**PROBLEM TO WORK ON:** What is needed is an exact copy of every entry, without the pictures.

**DATA FOR THIS TASK:**
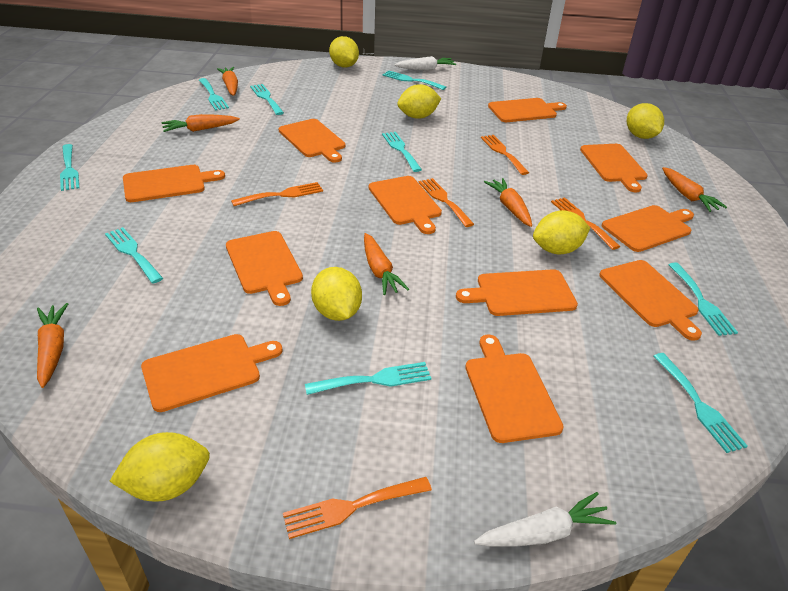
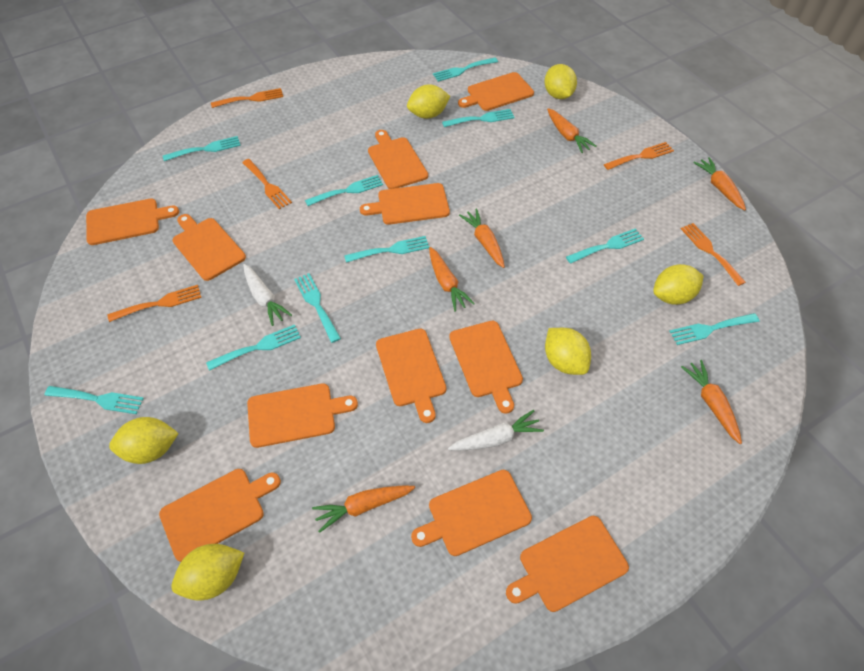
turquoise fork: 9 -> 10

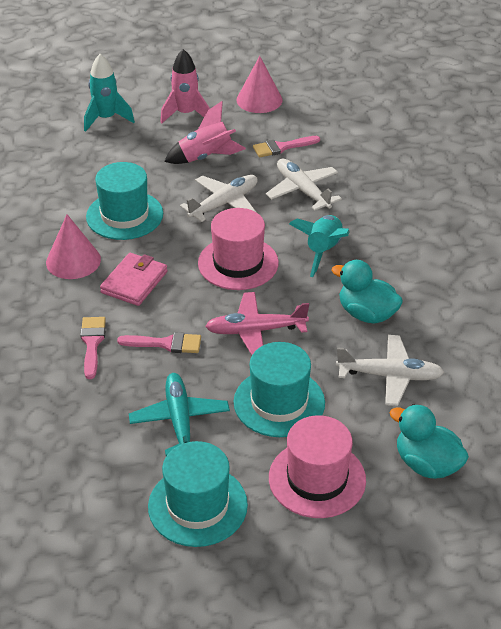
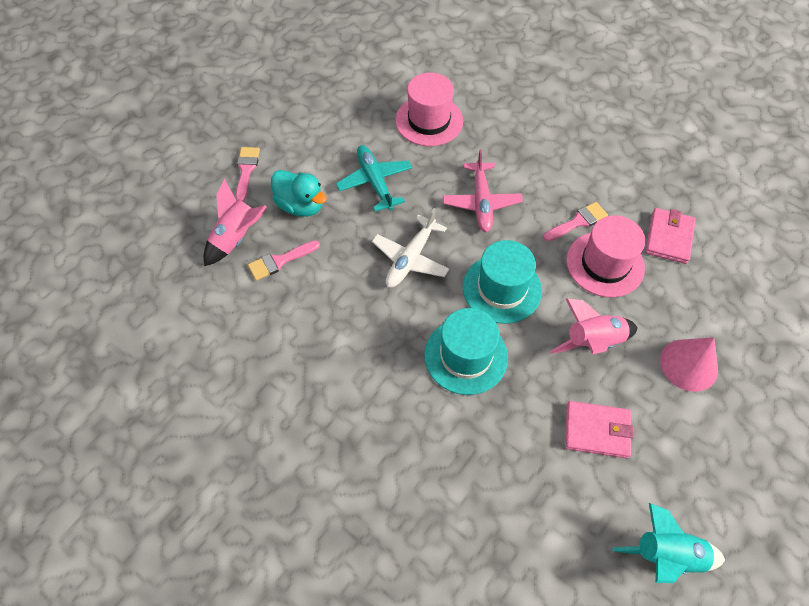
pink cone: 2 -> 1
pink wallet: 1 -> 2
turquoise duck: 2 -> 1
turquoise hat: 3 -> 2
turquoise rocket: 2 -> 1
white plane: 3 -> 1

**TASK RESPONSE:**
turquoise fork: 9 -> 10

pink cone: 2 -> 1
pink wallet: 1 -> 2
turquoise duck: 2 -> 1
turquoise hat: 3 -> 2
turquoise rocket: 2 -> 1
white plane: 3 -> 1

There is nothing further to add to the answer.